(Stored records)
========================================

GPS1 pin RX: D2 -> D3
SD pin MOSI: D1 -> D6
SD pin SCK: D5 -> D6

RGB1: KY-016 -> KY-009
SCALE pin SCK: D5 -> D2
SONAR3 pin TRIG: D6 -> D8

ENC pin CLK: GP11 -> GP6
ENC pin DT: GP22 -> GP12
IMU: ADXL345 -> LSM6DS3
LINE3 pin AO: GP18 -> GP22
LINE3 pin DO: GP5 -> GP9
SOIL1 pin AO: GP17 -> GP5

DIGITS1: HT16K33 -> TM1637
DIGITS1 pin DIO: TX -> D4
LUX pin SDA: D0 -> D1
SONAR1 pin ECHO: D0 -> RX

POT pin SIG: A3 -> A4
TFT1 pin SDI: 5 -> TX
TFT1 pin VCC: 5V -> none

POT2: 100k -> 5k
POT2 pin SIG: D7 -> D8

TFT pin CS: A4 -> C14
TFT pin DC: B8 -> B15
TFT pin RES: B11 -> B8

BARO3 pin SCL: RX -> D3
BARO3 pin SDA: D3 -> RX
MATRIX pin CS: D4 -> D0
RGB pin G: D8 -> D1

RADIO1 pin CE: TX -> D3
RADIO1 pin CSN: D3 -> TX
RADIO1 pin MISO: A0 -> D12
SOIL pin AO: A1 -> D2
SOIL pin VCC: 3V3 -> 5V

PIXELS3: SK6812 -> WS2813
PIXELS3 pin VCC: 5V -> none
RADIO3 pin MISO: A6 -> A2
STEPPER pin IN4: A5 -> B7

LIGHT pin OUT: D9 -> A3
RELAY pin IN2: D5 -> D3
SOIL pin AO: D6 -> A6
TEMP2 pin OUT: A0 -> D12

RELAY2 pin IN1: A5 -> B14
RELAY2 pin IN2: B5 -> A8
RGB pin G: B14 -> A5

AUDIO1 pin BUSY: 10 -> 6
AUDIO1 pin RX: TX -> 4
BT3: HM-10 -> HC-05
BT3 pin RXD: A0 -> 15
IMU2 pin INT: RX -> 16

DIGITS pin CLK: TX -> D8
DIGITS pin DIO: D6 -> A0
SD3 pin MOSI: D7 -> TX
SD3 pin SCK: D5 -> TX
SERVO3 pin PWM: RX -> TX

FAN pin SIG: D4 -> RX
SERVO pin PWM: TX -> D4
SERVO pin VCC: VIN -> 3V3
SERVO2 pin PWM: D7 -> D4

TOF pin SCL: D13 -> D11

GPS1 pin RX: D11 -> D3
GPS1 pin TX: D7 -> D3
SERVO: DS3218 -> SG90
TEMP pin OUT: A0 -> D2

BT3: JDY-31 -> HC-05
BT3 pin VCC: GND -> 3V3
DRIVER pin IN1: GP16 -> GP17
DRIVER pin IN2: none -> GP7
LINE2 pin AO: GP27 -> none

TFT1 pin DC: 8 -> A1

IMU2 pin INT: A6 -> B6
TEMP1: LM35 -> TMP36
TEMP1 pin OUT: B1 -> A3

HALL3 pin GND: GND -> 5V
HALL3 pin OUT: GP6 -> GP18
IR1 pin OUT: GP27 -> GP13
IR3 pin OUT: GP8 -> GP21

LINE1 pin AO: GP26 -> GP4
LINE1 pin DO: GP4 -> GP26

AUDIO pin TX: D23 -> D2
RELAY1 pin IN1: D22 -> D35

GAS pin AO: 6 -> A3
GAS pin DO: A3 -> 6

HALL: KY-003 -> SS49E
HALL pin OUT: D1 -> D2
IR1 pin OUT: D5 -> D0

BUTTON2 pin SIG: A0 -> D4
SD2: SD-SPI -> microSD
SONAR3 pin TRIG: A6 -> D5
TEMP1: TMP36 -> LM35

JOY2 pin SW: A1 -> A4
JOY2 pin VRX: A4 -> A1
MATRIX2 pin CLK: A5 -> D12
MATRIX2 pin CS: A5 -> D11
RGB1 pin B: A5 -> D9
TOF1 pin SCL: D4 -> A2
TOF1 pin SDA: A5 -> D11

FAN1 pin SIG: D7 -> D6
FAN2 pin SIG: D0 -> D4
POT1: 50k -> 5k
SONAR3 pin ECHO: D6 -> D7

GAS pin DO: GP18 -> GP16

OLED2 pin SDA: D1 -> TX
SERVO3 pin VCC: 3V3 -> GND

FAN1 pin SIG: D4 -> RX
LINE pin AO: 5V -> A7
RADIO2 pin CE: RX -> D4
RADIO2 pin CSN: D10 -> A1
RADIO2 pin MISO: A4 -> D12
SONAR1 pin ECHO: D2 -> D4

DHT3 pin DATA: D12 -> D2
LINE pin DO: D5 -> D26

========================================

▶ _Exercise_
Before answering, check every line of the records for the string "TRIG", then state how many lines have it, with the number only.

▶ _Reply to the exercise_
2